● **Task item**
Scan the entries below for "white" and copy each line that holds it.

● **Provided data**
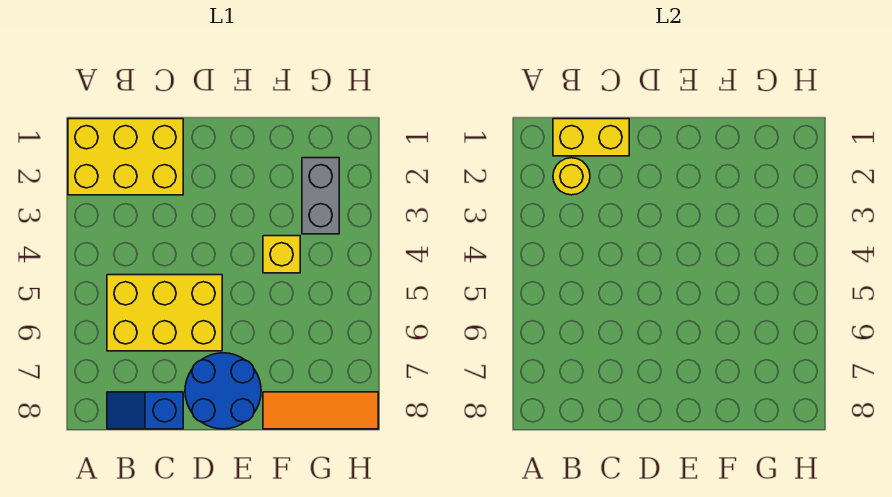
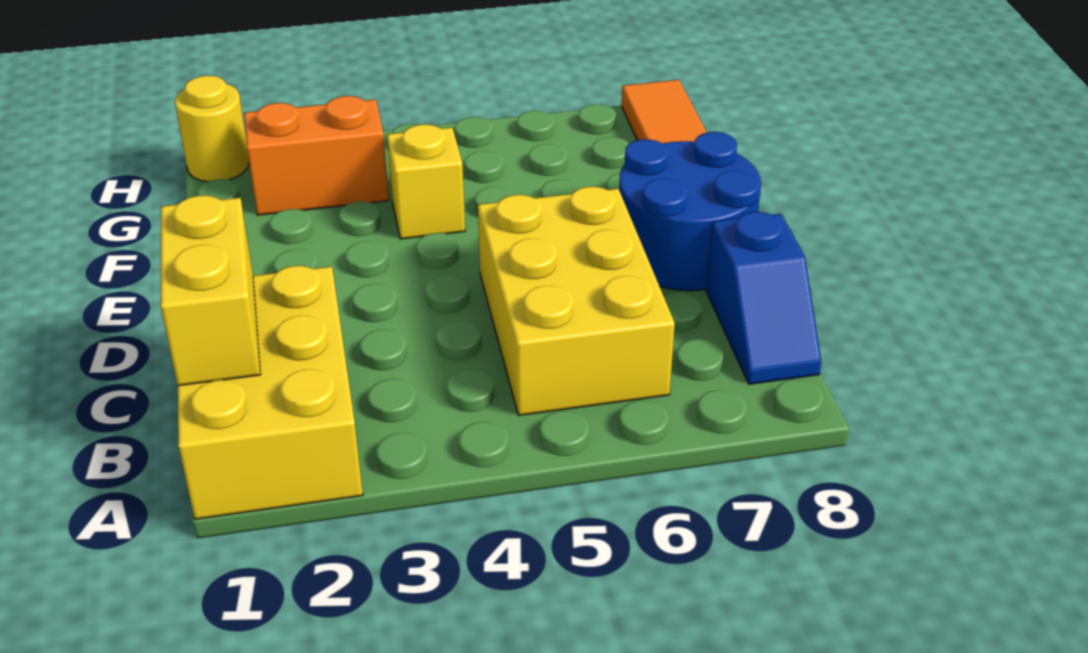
yellow round brick B2 level 2 -> yellow round brick H1 level 1
grey brick G2:G3 level 1 -> orange brick G2:G3 level 1

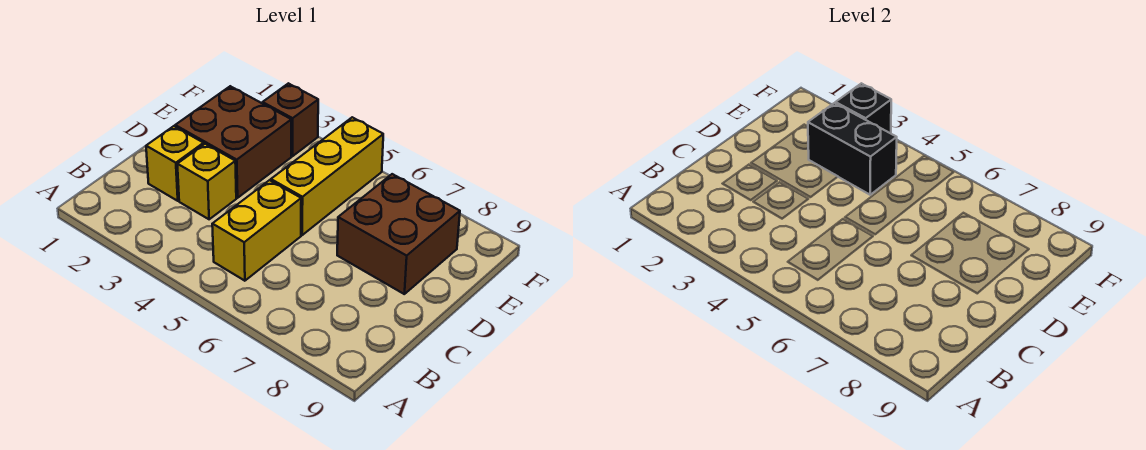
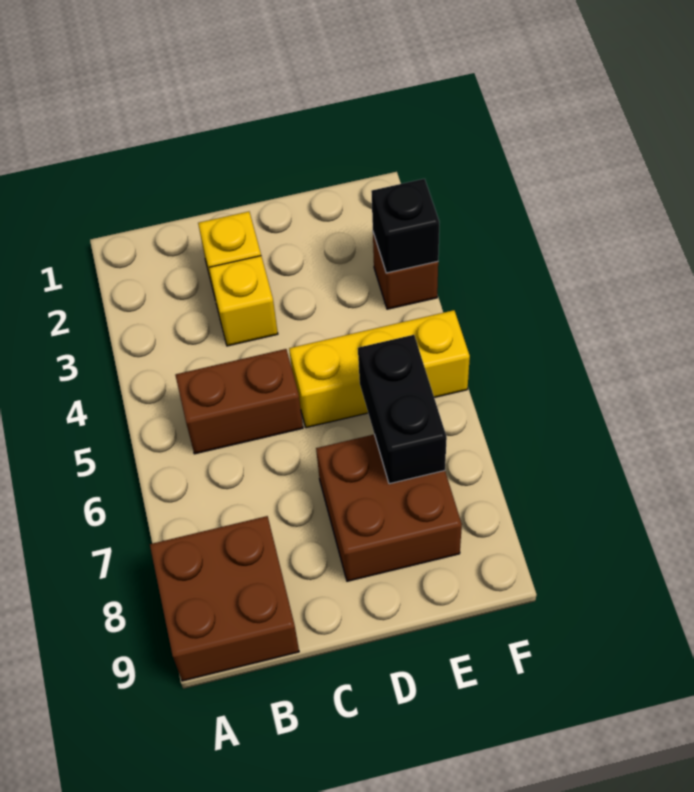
yellow brick B5:C5 level 1 -> brown brick B5:C5 level 1
brown brick D2:E3 level 1 -> brown brick A8:B9 level 1
black brick E3:E4 level 2 -> black brick E6:E7 level 2

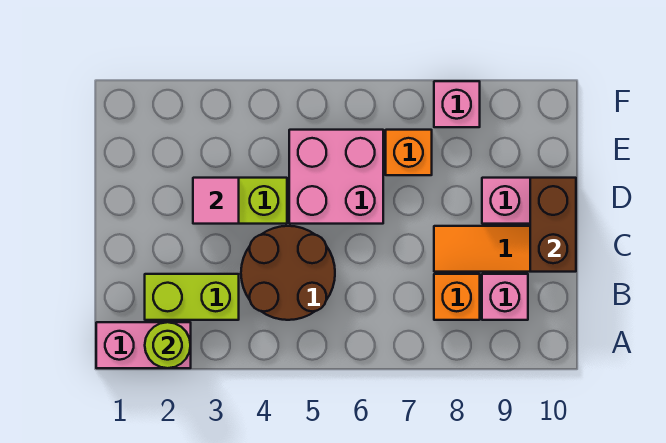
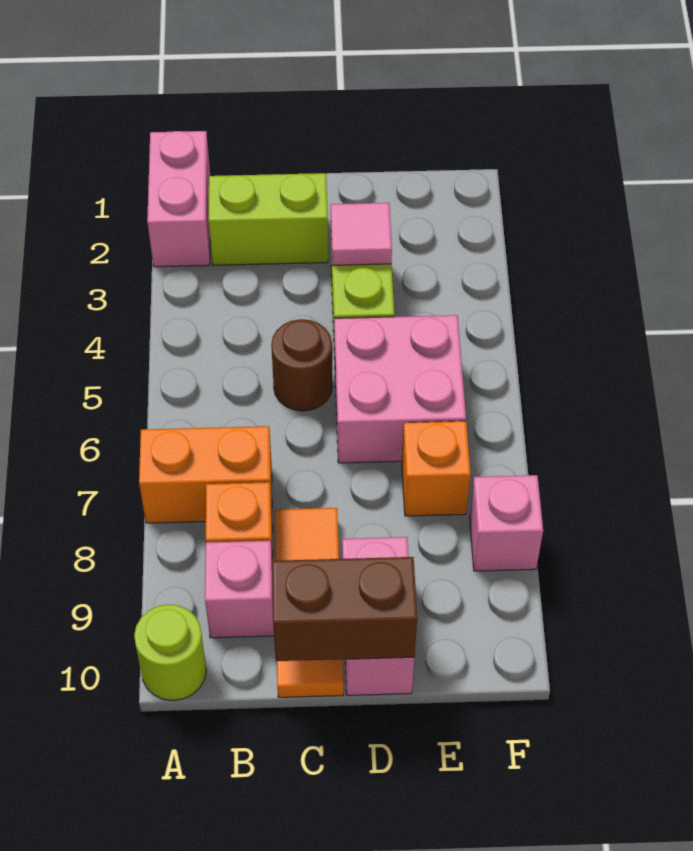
lime round brick A2 level 2 -> lime round brick A10 level 1
none -> orange brick A7:B7 level 1
lime brick B2:B3 level 1 -> lime brick B2:C2 level 1
brown round brick B4:C5 level 1 -> brown round brick C5 level 1

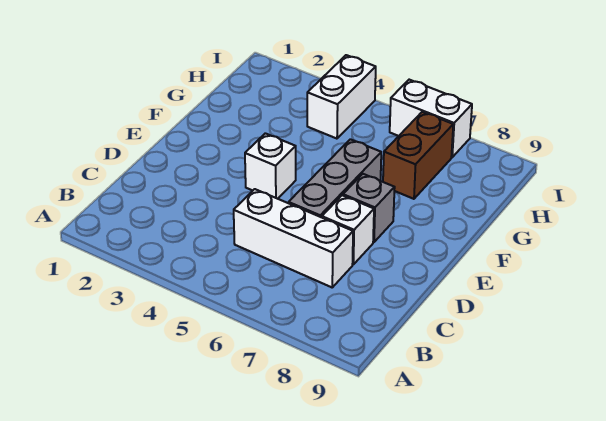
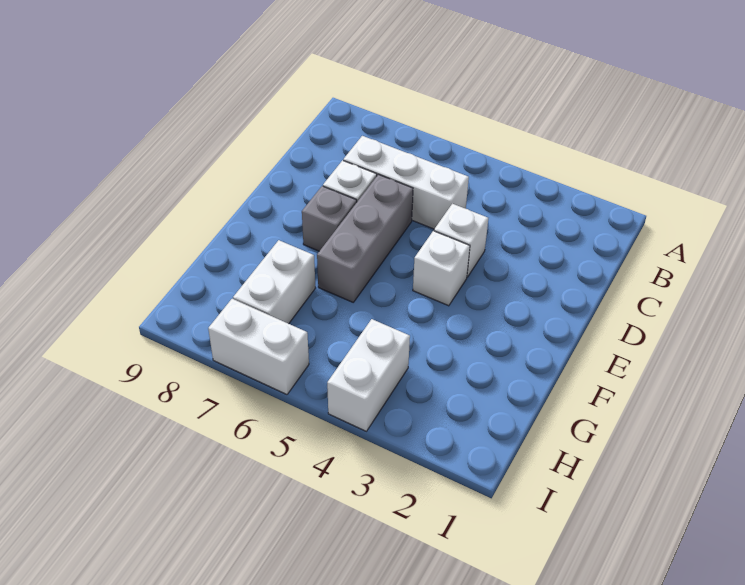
none -> white brick D4 level 1
brown brick G7:H7 level 1 -> white brick G7:H7 level 1

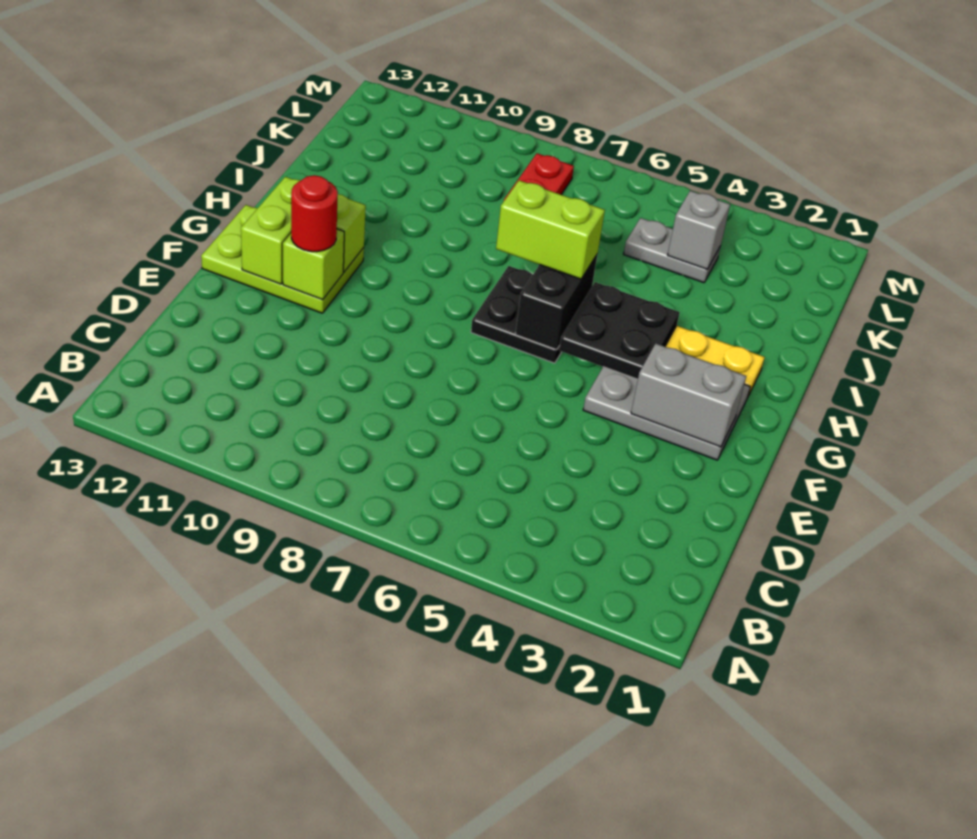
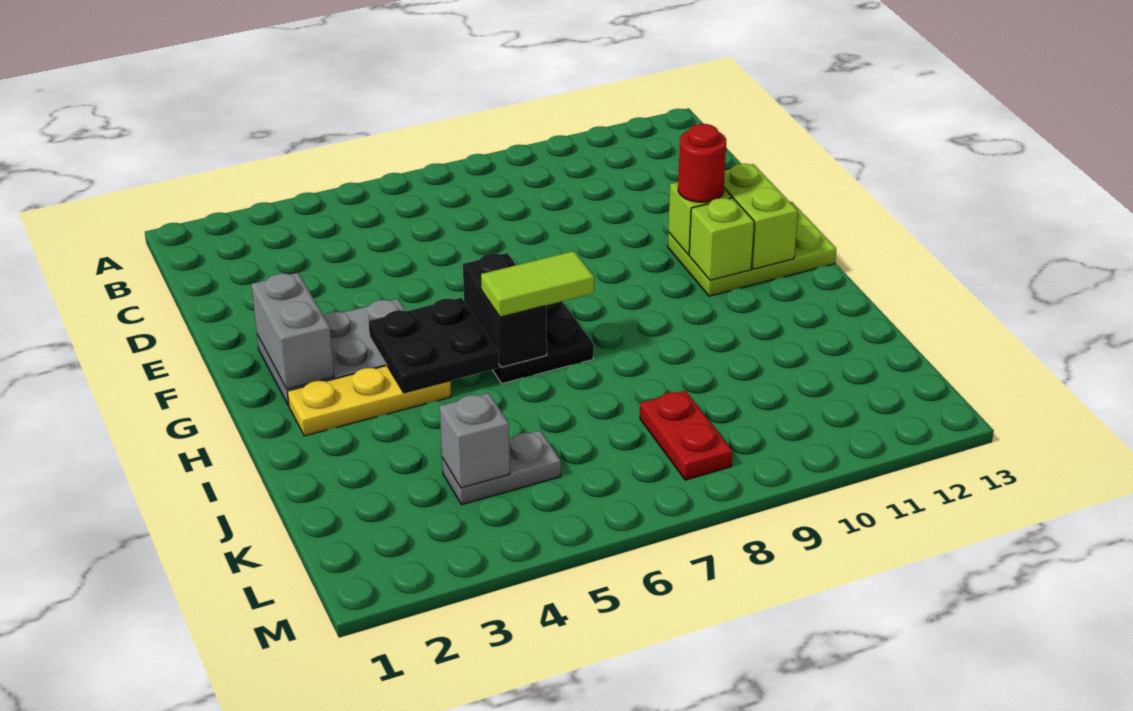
grey brick F2:F3 level 2 -> grey brick F2:G2 level 2
lime brick H6:H7 level 3 -> lime tile H6:H7 level 3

● **Output below**
none -> white brick D4 level 1
brown brick G7:H7 level 1 -> white brick G7:H7 level 1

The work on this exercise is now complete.